* Requirement: Pull every "white" line out of the data below.

* Provided records:
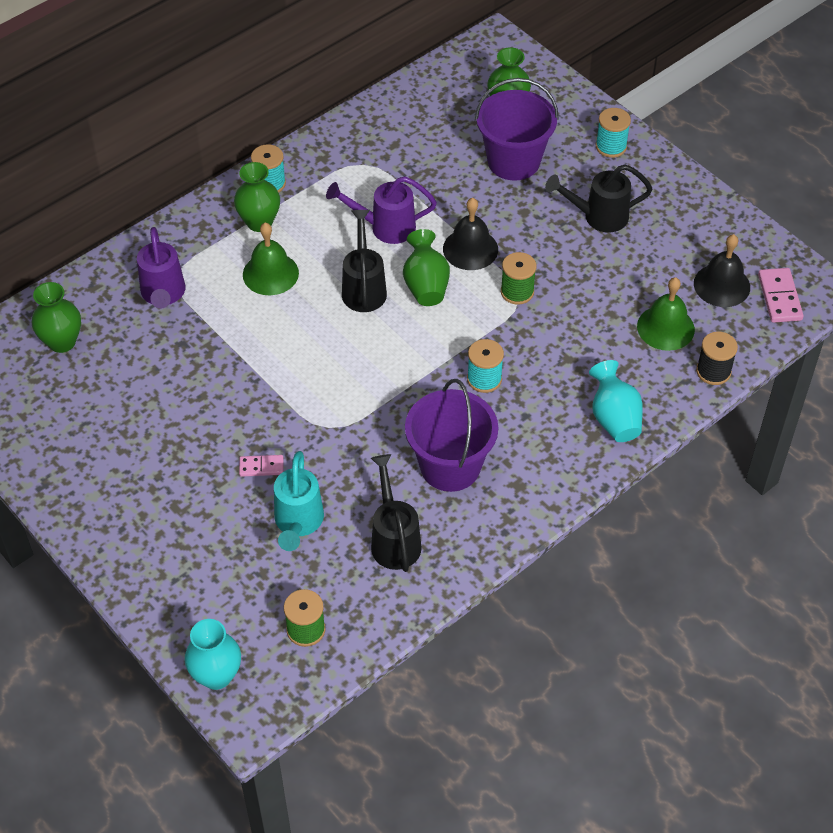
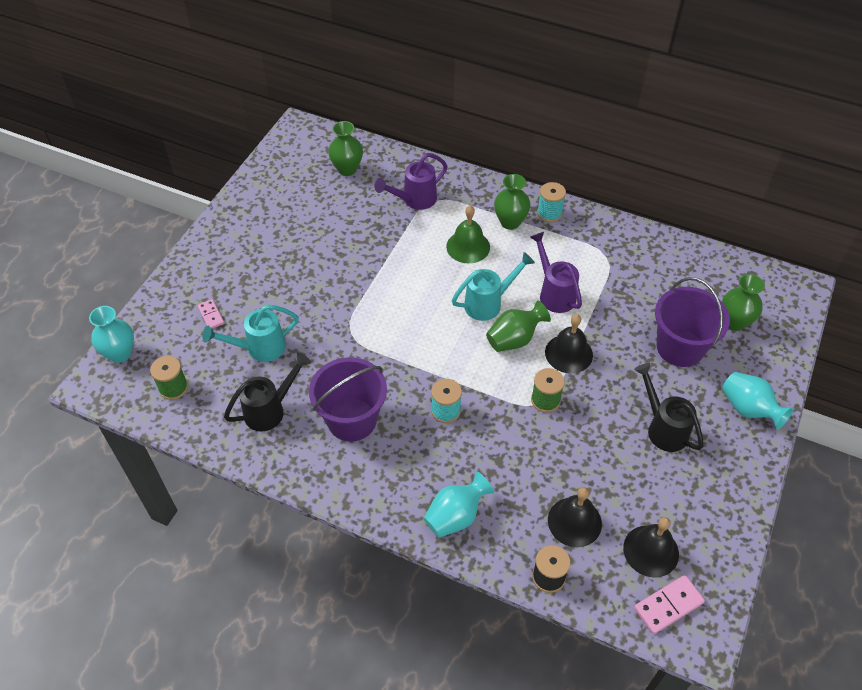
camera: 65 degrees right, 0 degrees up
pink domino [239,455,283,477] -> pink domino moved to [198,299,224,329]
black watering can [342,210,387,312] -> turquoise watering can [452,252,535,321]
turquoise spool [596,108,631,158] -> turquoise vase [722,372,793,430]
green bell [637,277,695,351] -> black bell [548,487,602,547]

...

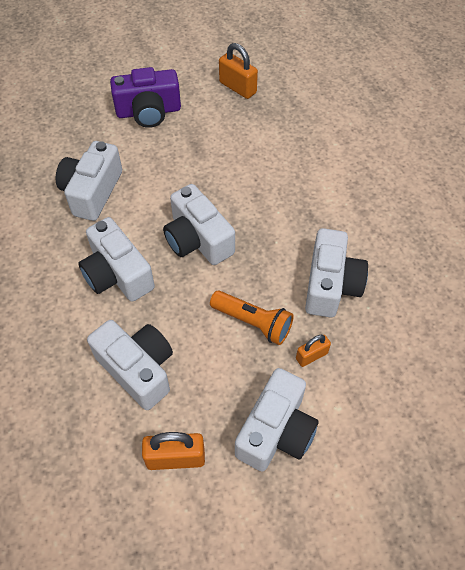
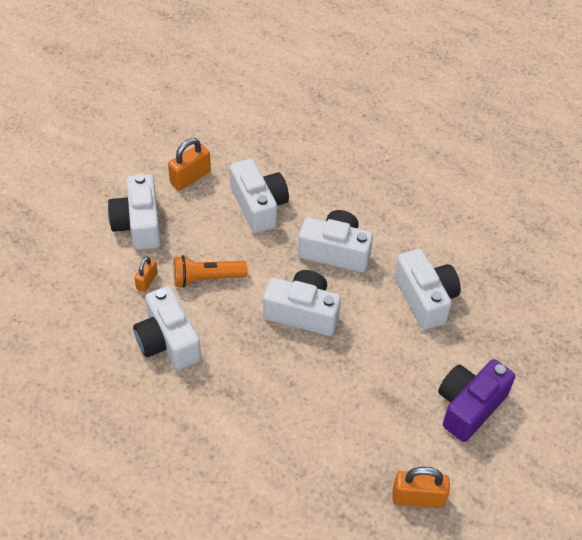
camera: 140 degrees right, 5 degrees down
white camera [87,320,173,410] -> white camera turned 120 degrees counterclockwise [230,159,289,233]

--

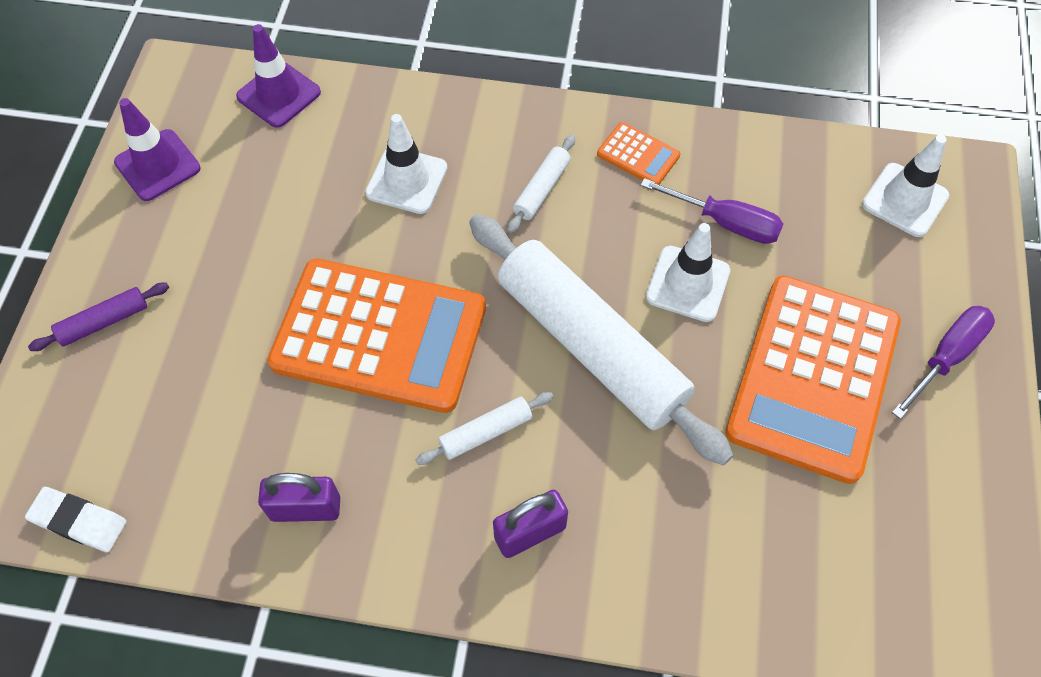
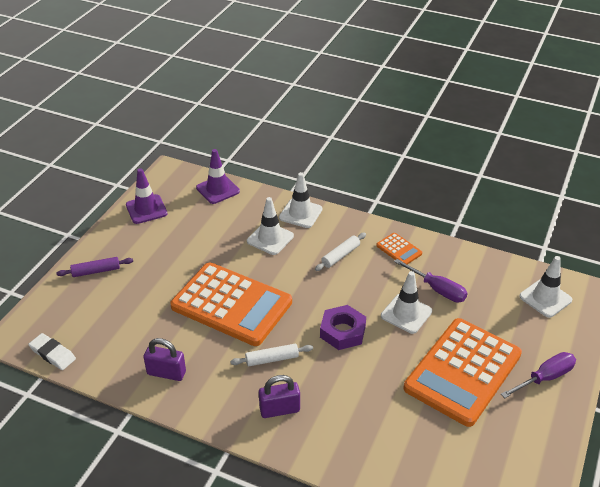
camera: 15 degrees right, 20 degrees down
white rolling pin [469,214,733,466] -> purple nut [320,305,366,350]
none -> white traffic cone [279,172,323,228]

* Written reply:
white camera [87,320,173,410] -> white camera turned 120 degrees counterclockwise [230,159,289,233]
white rolling pin [469,214,733,466] -> purple nut [320,305,366,350]
none -> white traffic cone [279,172,323,228]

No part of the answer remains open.